* [Activity] Using the records that appear below, write out exactly the lines from the one with "turquoise stacking toy: 6 -> 3" through the one with "green cutting board: 1 -> 0", keeping both end lines.

* [The data]
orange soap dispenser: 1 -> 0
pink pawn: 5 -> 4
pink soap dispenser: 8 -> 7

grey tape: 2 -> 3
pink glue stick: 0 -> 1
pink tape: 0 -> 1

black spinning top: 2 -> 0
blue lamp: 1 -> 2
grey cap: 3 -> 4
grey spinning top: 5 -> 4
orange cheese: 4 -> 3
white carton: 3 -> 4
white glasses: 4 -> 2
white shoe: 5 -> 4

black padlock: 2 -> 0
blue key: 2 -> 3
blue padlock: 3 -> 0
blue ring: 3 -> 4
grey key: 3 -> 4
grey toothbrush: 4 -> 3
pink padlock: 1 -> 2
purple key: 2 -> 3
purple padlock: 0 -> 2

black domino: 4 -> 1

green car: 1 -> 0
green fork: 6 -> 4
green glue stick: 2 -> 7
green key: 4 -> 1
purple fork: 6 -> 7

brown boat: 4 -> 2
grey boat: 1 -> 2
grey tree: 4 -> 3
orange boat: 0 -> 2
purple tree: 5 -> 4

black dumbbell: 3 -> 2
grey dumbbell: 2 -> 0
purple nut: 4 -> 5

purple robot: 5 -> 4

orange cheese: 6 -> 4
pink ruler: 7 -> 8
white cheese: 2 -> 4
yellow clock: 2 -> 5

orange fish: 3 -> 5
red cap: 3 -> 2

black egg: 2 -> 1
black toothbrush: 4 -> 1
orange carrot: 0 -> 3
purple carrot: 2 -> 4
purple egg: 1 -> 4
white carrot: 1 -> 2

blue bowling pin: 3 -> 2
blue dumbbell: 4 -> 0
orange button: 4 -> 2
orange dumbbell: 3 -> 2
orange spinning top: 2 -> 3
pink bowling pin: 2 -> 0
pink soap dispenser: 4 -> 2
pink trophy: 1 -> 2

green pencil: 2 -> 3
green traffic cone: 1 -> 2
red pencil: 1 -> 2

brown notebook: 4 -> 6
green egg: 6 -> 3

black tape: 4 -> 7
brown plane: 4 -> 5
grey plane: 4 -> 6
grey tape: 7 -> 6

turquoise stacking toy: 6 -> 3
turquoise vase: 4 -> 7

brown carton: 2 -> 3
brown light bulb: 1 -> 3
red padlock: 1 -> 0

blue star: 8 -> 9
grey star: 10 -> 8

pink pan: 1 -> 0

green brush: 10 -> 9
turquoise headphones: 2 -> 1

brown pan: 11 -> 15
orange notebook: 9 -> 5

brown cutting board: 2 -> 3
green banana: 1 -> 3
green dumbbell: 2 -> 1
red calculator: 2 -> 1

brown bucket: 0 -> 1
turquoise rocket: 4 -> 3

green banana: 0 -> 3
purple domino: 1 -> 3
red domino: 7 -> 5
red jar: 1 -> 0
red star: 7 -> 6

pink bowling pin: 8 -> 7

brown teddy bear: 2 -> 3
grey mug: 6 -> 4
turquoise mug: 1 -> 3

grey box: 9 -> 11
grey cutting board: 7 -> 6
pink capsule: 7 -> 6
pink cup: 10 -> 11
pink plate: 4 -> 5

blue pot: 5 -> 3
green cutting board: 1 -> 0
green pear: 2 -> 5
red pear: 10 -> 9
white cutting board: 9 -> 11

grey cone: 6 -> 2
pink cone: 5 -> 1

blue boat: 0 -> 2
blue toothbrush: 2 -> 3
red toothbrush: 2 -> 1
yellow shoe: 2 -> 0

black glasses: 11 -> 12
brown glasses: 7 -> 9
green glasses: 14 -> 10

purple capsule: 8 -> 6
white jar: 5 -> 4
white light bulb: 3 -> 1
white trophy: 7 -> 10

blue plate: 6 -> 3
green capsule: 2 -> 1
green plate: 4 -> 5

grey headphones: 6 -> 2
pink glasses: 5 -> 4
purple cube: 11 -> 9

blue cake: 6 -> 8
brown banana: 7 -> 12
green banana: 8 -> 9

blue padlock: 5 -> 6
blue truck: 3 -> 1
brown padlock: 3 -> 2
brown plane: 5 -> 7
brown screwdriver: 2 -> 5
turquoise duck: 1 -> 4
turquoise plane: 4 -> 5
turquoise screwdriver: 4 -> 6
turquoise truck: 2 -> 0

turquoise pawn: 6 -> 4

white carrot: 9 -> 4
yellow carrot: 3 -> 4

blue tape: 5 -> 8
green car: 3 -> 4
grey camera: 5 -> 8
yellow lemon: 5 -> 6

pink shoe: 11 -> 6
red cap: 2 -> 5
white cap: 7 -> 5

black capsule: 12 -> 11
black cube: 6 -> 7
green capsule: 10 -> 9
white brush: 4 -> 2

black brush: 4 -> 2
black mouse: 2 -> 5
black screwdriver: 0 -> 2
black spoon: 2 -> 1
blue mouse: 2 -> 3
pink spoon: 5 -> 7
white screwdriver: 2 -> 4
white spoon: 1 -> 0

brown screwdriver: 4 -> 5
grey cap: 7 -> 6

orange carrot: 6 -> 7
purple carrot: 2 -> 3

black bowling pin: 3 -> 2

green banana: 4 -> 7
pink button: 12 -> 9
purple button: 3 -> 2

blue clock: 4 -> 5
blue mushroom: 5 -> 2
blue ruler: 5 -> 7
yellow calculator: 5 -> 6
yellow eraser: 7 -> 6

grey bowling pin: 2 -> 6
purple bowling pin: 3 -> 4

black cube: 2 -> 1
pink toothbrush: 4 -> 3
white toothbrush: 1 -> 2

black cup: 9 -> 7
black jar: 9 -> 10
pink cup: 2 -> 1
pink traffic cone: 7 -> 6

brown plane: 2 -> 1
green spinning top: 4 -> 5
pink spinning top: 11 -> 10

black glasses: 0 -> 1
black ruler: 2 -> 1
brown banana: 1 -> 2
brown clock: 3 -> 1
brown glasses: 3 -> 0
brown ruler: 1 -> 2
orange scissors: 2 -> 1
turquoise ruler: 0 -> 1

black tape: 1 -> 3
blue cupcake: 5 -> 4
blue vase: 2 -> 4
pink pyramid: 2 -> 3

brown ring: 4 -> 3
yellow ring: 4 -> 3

* [Worked solution]
turquoise stacking toy: 6 -> 3
turquoise vase: 4 -> 7

brown carton: 2 -> 3
brown light bulb: 1 -> 3
red padlock: 1 -> 0

blue star: 8 -> 9
grey star: 10 -> 8

pink pan: 1 -> 0

green brush: 10 -> 9
turquoise headphones: 2 -> 1

brown pan: 11 -> 15
orange notebook: 9 -> 5

brown cutting board: 2 -> 3
green banana: 1 -> 3
green dumbbell: 2 -> 1
red calculator: 2 -> 1

brown bucket: 0 -> 1
turquoise rocket: 4 -> 3

green banana: 0 -> 3
purple domino: 1 -> 3
red domino: 7 -> 5
red jar: 1 -> 0
red star: 7 -> 6

pink bowling pin: 8 -> 7

brown teddy bear: 2 -> 3
grey mug: 6 -> 4
turquoise mug: 1 -> 3

grey box: 9 -> 11
grey cutting board: 7 -> 6
pink capsule: 7 -> 6
pink cup: 10 -> 11
pink plate: 4 -> 5

blue pot: 5 -> 3
green cutting board: 1 -> 0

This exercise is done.